▶ RECORDS SHOWN:
▼▼▼
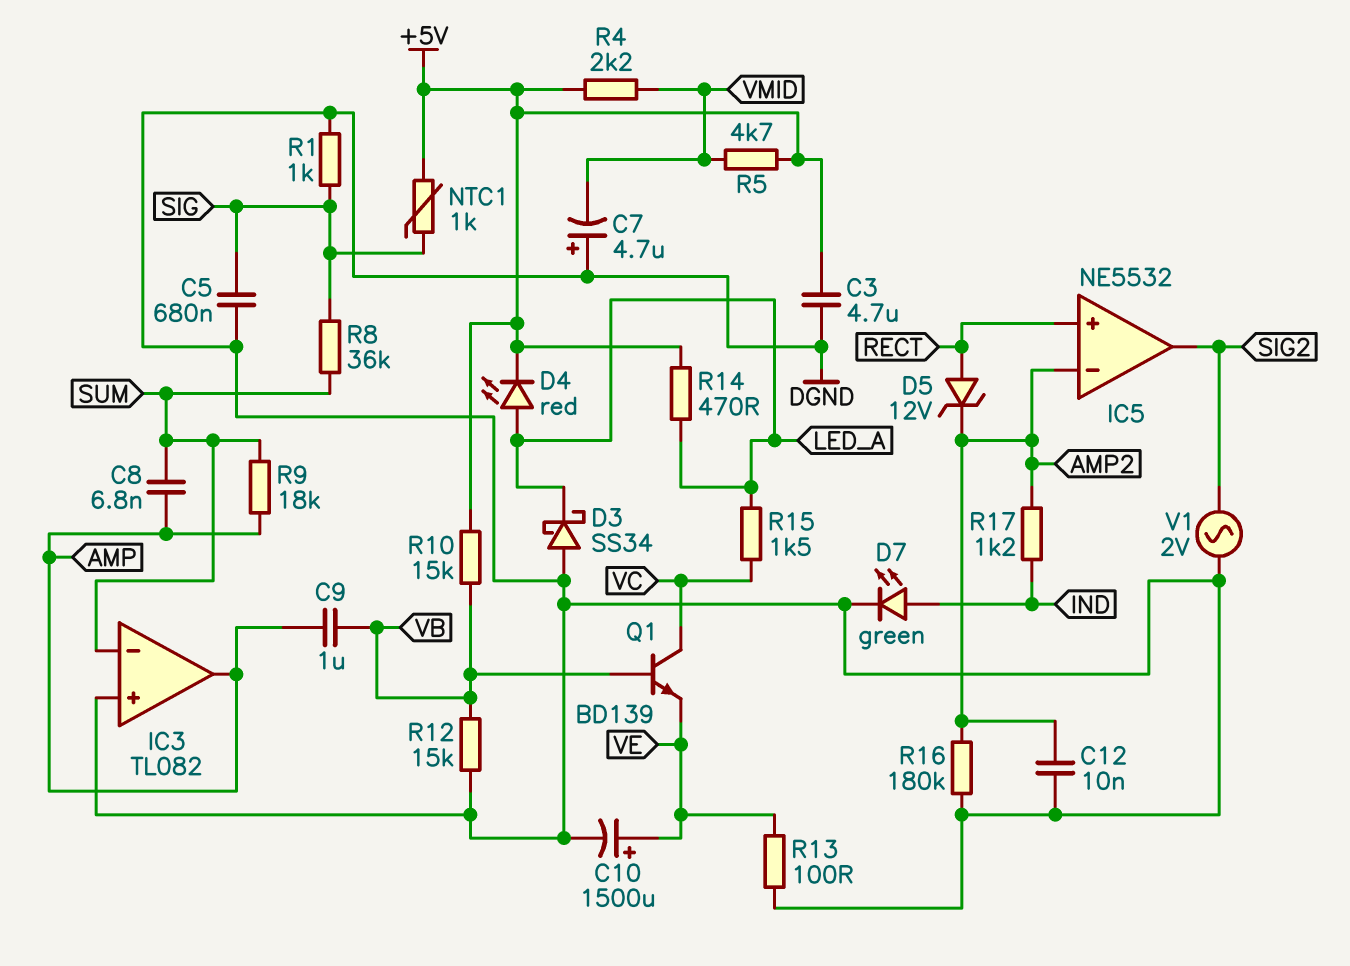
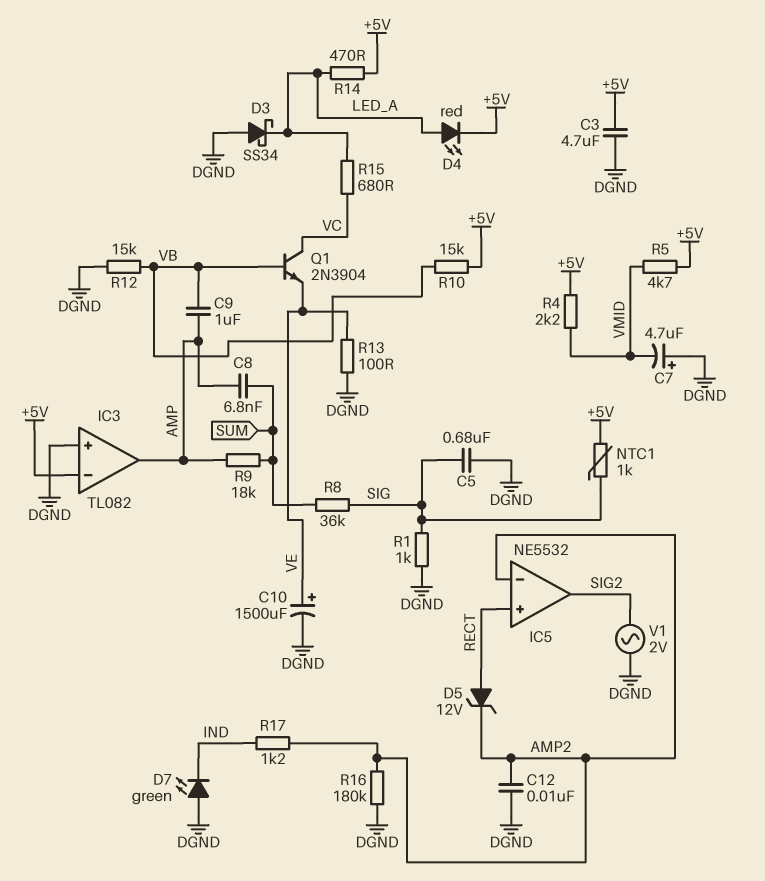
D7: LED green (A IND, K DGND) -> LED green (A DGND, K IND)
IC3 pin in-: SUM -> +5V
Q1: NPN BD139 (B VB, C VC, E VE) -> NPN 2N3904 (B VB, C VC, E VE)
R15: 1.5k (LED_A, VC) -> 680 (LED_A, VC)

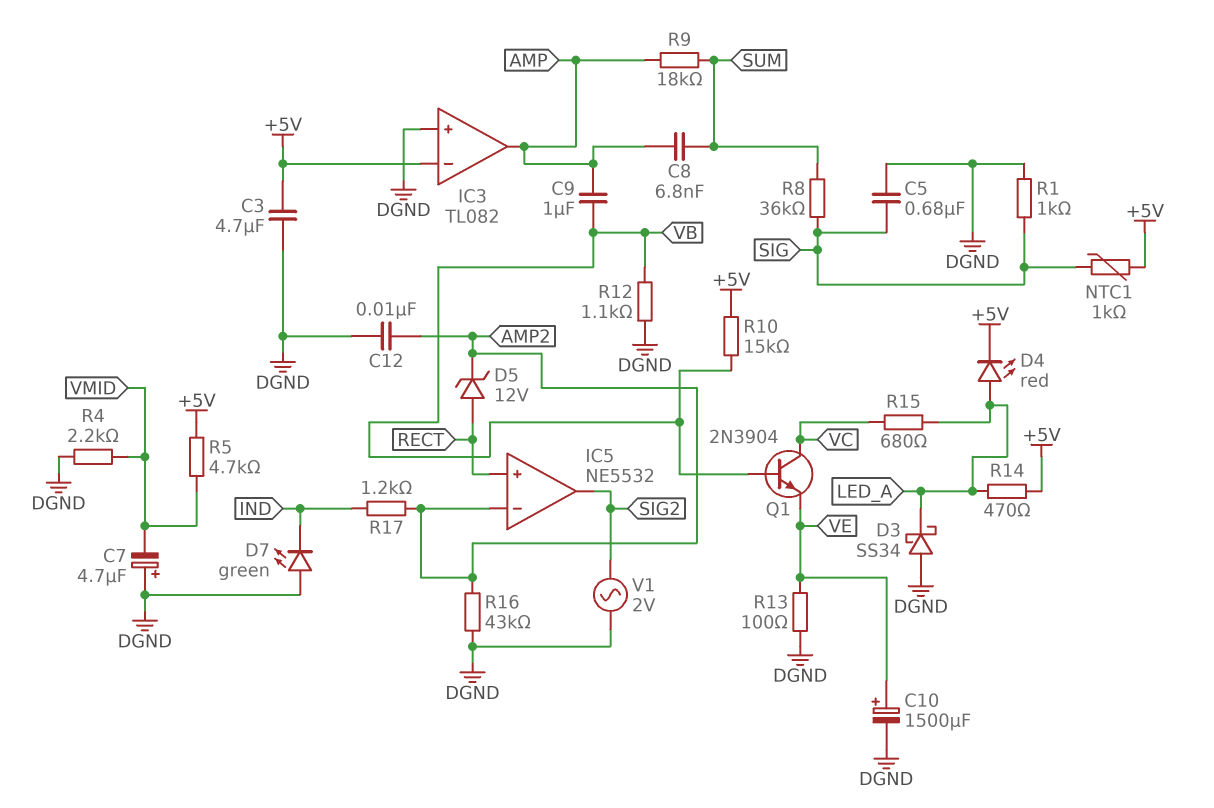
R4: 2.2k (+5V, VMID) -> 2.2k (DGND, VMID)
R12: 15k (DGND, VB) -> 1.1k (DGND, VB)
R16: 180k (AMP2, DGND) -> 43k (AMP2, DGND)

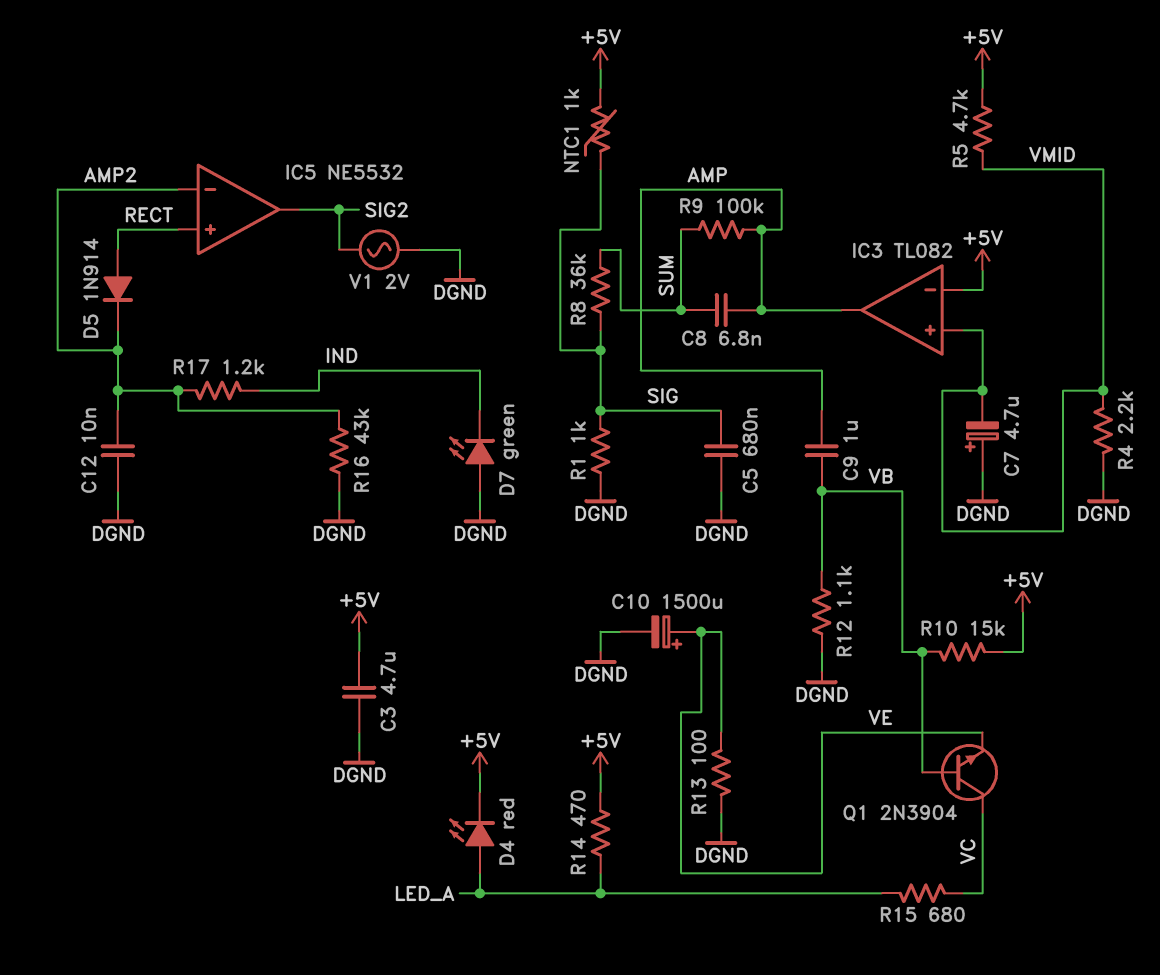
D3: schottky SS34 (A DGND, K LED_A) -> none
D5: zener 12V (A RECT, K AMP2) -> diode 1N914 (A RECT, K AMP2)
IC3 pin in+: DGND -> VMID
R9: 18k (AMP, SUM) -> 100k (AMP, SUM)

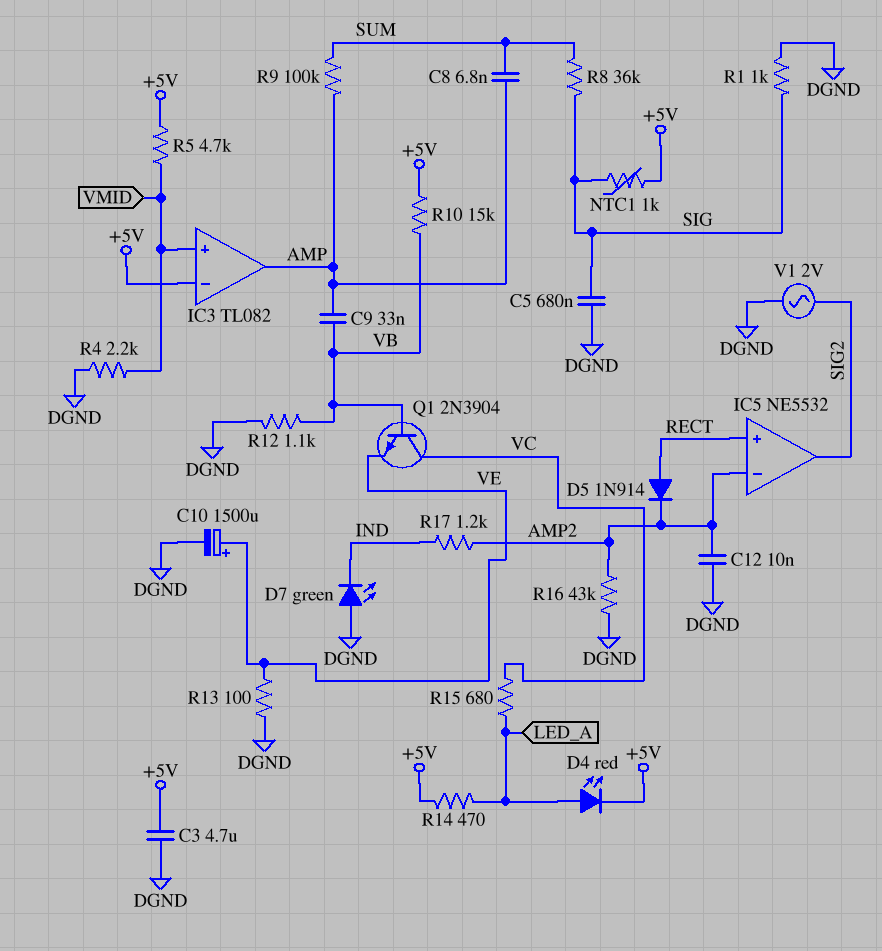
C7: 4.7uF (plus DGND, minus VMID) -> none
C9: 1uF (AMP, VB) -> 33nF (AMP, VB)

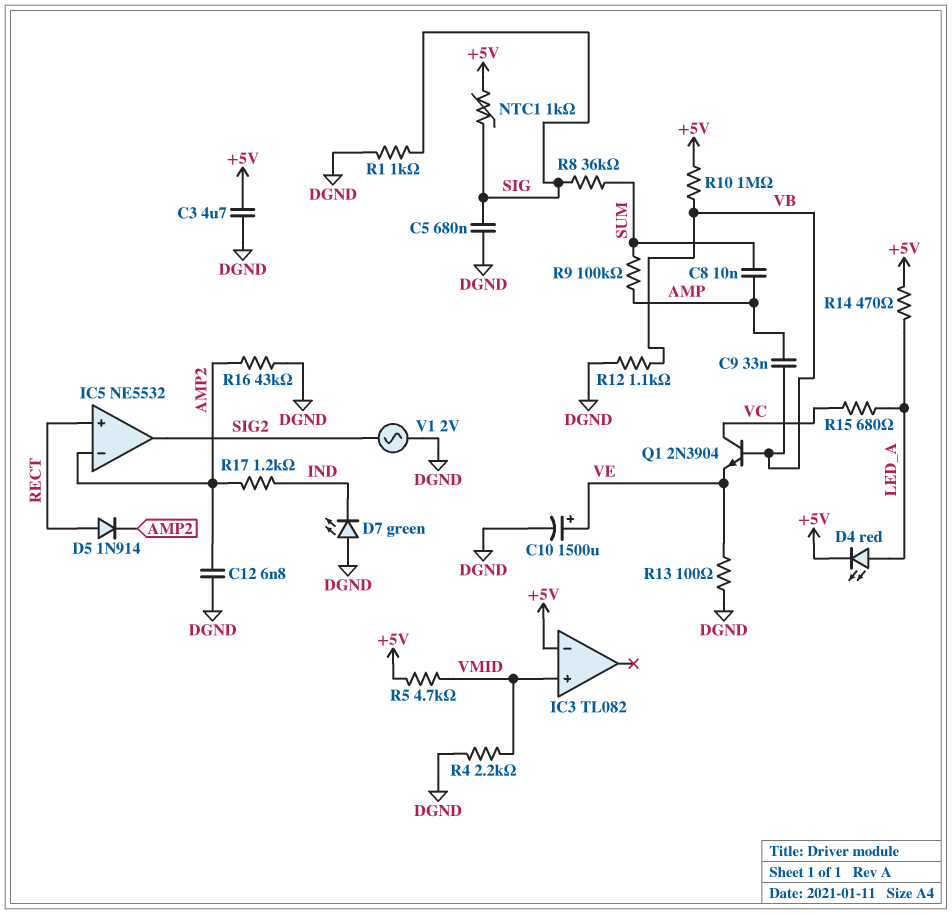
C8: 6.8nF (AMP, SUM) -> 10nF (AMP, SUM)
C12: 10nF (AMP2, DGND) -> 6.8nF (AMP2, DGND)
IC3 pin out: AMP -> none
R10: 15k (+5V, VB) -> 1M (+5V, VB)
▲▲▲
▶ EXERCISE AIM: Say again, word for word, every line from the one with "R16: 180k (AMP2, DGND) -> 43k (AMP2, DGND)" through the last line of the data above, minus the pictures.

▶ RESULT OF THIS EXERCISE:
R16: 180k (AMP2, DGND) -> 43k (AMP2, DGND)

D3: schottky SS34 (A DGND, K LED_A) -> none
D5: zener 12V (A RECT, K AMP2) -> diode 1N914 (A RECT, K AMP2)
IC3 pin in+: DGND -> VMID
R9: 18k (AMP, SUM) -> 100k (AMP, SUM)

C7: 4.7uF (plus DGND, minus VMID) -> none
C9: 1uF (AMP, VB) -> 33nF (AMP, VB)

C8: 6.8nF (AMP, SUM) -> 10nF (AMP, SUM)
C12: 10nF (AMP2, DGND) -> 6.8nF (AMP2, DGND)
IC3 pin out: AMP -> none
R10: 15k (+5V, VB) -> 1M (+5V, VB)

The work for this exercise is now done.